▶ [WHAT TO PRODUCE]:
Repeat nothing but the lines below running from the one containing "camera: 175 degrees left, 5 degrees up" to the one containing "(720, 332) = (389, 113): green". Keep both end lines.

[Collection entries]
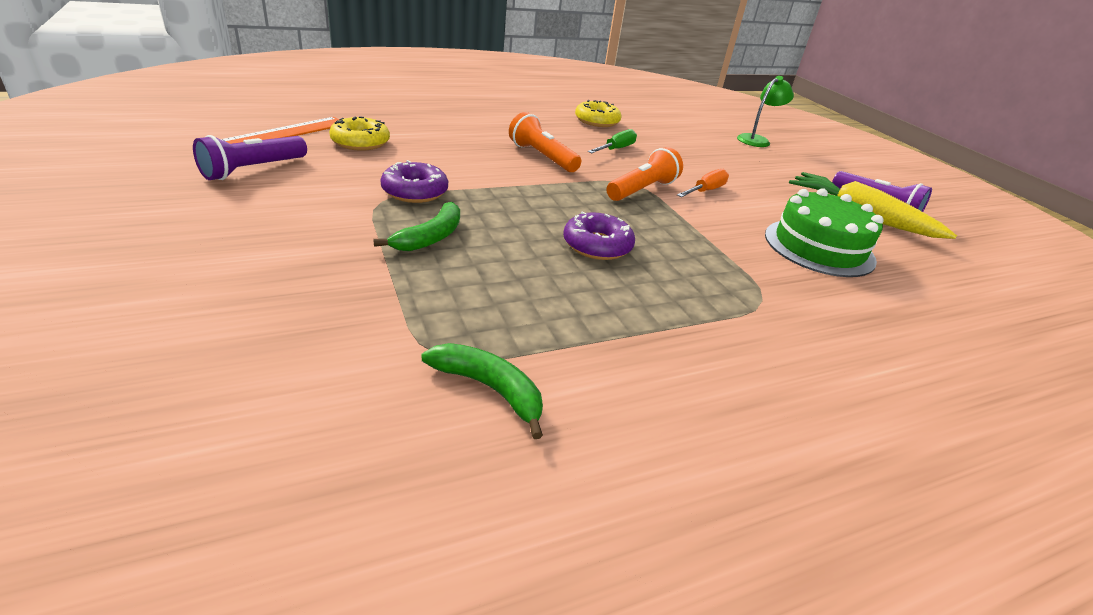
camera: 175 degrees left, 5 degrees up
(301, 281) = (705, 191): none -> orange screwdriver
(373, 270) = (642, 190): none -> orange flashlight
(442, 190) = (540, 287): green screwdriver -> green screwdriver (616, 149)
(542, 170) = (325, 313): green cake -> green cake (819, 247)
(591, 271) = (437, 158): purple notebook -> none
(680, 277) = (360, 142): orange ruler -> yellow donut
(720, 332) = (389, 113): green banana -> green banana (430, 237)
--
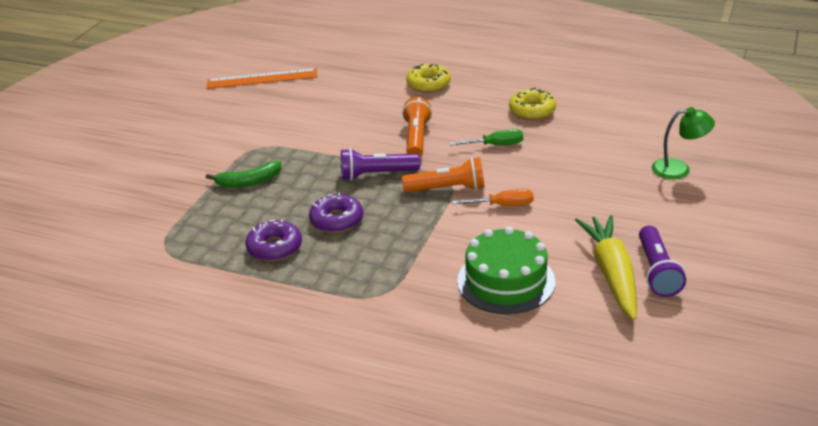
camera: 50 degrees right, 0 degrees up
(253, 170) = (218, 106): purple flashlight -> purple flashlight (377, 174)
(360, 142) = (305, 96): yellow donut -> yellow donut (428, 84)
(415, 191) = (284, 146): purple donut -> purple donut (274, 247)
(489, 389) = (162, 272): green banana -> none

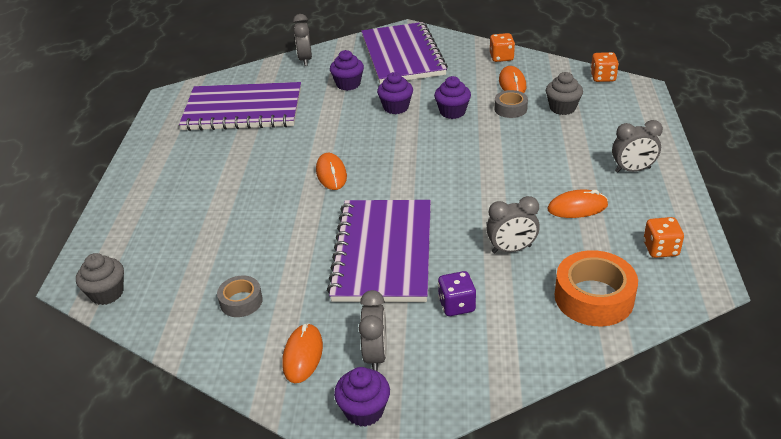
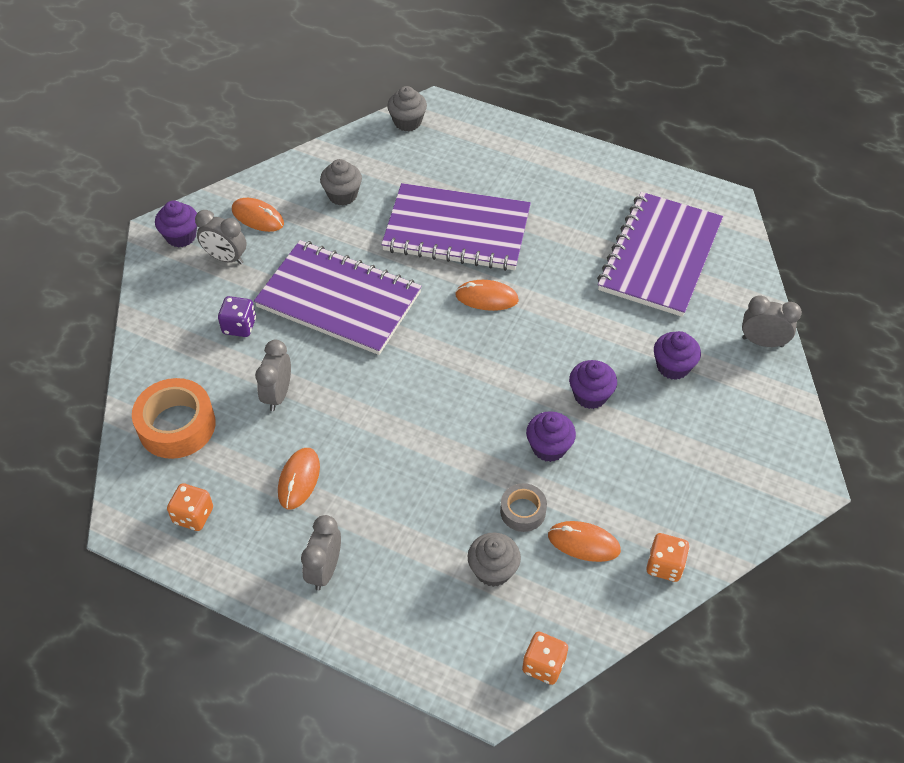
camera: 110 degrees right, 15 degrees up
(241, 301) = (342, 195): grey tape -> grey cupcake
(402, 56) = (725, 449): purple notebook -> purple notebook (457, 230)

▶ [PROBLEM SOLUTION]:
camera: 175 degrees left, 5 degrees up
(301, 281) = (705, 191): none -> orange screwdriver
(373, 270) = (642, 190): none -> orange flashlight
(442, 190) = (540, 287): green screwdriver -> green screwdriver (616, 149)
(542, 170) = (325, 313): green cake -> green cake (819, 247)
(591, 271) = (437, 158): purple notebook -> none
(680, 277) = (360, 142): orange ruler -> yellow donut
(720, 332) = (389, 113): green banana -> green banana (430, 237)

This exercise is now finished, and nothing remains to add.